# [PROBLEM REQUIREMENTS]
Nothing but the pictures gets dropped; retype every entry exactly.

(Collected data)
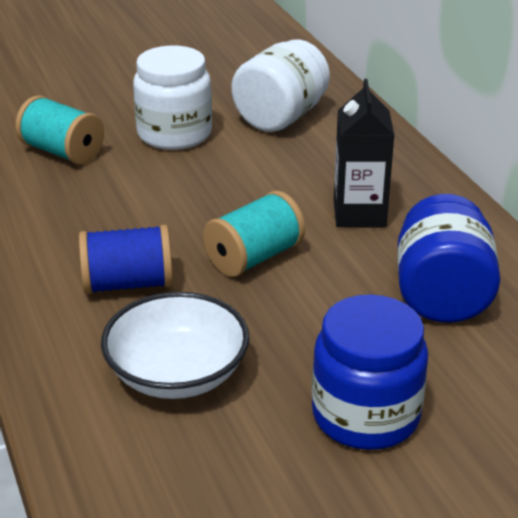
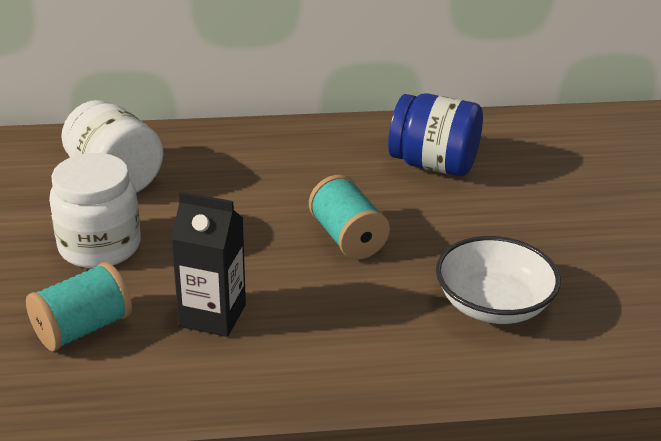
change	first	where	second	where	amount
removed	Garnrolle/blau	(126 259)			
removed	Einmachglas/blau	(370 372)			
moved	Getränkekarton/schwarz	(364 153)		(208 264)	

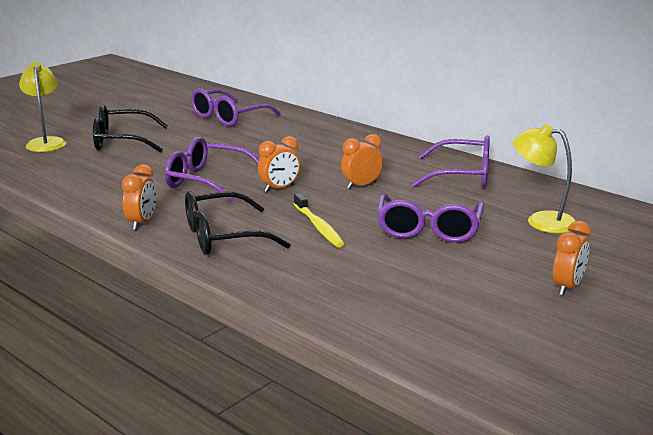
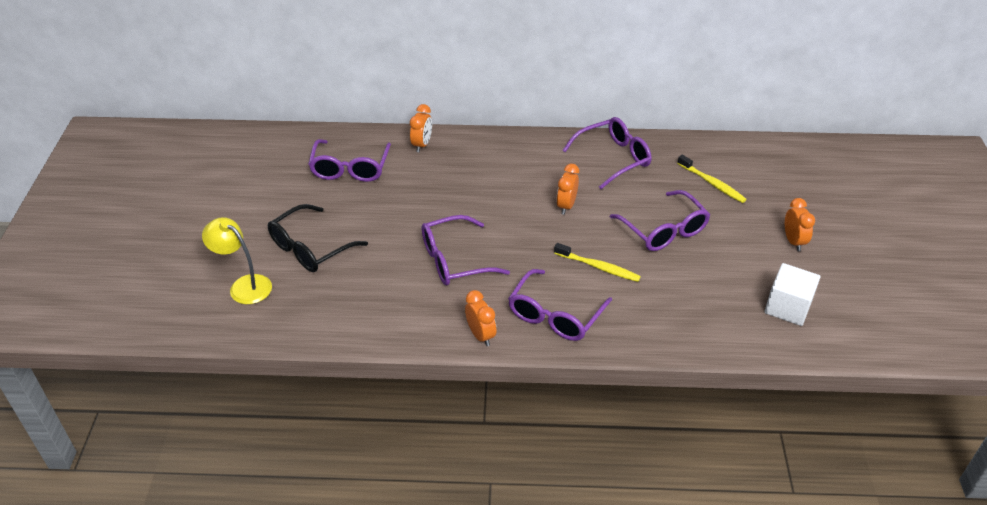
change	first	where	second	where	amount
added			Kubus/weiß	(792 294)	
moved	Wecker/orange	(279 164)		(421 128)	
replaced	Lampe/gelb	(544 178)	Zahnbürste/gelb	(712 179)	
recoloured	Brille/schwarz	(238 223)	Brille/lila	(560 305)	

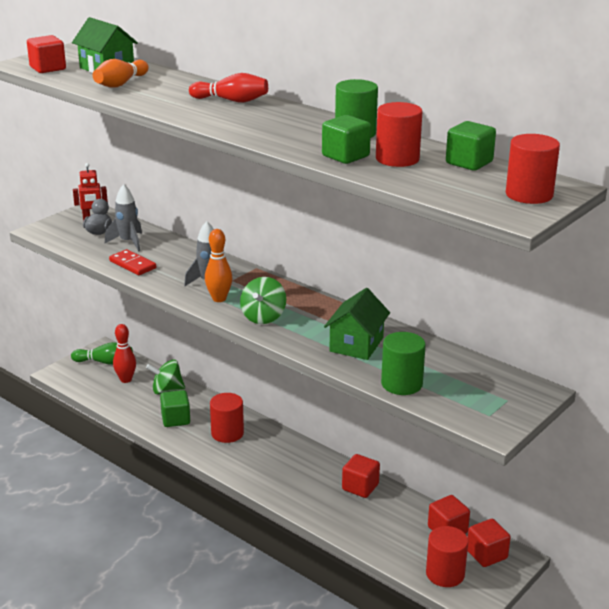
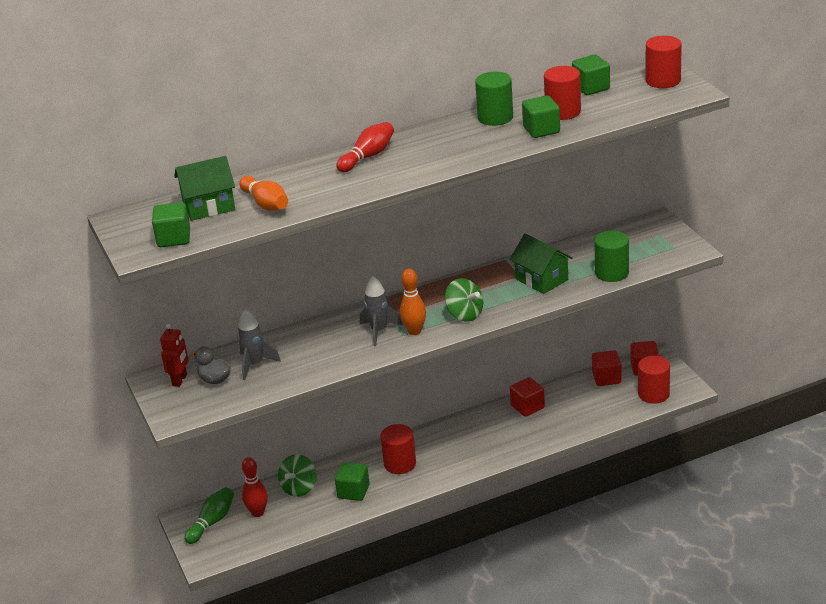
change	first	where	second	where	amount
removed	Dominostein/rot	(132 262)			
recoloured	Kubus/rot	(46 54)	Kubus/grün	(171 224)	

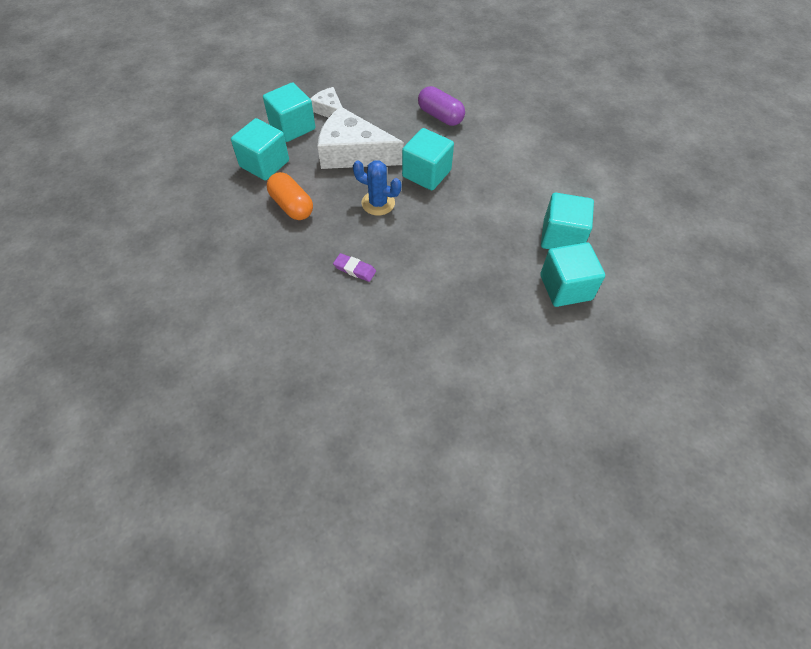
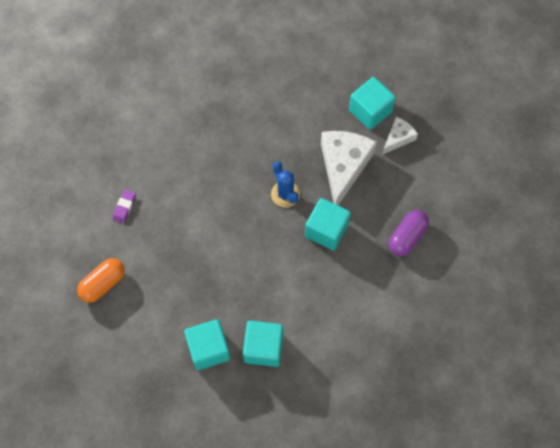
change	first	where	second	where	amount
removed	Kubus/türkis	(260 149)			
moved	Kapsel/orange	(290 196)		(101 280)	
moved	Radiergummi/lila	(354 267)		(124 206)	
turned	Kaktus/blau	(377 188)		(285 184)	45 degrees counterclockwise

# [THE COMPLETED TASK]
change	first	where	second	where	amount
removed	Garnrolle/blau	(126 259)			
removed	Einmachglas/blau	(370 372)			
moved	Getränkekarton/schwarz	(364 153)		(208 264)	

change	first	where	second	where	amount
added			Kubus/weiß	(792 294)	
moved	Wecker/orange	(279 164)		(421 128)	
replaced	Lampe/gelb	(544 178)	Zahnbürste/gelb	(712 179)	
recoloured	Brille/schwarz	(238 223)	Brille/lila	(560 305)	

change	first	where	second	where	amount
removed	Dominostein/rot	(132 262)			
recoloured	Kubus/rot	(46 54)	Kubus/grün	(171 224)	

change	first	where	second	where	amount
removed	Kubus/türkis	(260 149)			
moved	Kapsel/orange	(290 196)		(101 280)	
moved	Radiergummi/lila	(354 267)		(124 206)	
turned	Kaktus/blau	(377 188)		(285 184)	45 degrees counterclockwise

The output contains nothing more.